- **ACTIVITY**
Each line of the data that includes the string "plate" is to be copied out.

- **Object change descriptions**

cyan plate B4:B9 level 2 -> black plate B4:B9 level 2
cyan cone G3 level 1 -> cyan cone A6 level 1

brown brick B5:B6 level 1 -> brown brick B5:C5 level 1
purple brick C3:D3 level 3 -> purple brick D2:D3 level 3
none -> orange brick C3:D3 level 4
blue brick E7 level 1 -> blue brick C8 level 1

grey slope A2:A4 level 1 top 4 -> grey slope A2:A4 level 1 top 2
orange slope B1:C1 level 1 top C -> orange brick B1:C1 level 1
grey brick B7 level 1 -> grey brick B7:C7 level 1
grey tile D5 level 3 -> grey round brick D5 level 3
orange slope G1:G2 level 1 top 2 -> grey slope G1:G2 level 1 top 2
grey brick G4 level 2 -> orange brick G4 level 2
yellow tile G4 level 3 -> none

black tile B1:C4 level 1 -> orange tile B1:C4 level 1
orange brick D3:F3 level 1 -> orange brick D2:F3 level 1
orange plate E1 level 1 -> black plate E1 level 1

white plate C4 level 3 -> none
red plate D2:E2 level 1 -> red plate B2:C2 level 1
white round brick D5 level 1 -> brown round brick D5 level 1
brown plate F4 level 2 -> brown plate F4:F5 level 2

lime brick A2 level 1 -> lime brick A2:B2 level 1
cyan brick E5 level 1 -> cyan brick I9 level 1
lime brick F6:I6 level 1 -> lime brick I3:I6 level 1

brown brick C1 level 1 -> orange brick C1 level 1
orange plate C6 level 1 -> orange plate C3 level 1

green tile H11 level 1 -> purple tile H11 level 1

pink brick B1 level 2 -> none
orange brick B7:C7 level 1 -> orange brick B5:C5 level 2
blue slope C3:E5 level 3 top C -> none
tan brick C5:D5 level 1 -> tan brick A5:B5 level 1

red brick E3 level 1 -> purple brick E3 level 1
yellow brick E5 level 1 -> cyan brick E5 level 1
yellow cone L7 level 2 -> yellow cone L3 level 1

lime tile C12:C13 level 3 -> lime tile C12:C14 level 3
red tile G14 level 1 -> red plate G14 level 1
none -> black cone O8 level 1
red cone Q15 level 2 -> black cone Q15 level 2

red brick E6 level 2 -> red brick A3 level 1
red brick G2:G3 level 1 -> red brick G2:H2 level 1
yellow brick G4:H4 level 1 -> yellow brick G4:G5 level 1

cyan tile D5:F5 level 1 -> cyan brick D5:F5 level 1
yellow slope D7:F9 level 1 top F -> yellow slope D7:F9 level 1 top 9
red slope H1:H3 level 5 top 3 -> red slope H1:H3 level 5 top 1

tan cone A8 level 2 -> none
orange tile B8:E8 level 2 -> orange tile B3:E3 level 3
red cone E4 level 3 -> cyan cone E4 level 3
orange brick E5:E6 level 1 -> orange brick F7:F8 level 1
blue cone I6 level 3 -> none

- **SOLUTION TO THIS PROBLEM**
cyan plate B4:B9 level 2 -> black plate B4:B9 level 2
orange plate E1 level 1 -> black plate E1 level 1
white plate C4 level 3 -> none
red plate D2:E2 level 1 -> red plate B2:C2 level 1
brown plate F4 level 2 -> brown plate F4:F5 level 2
orange plate C6 level 1 -> orange plate C3 level 1
red tile G14 level 1 -> red plate G14 level 1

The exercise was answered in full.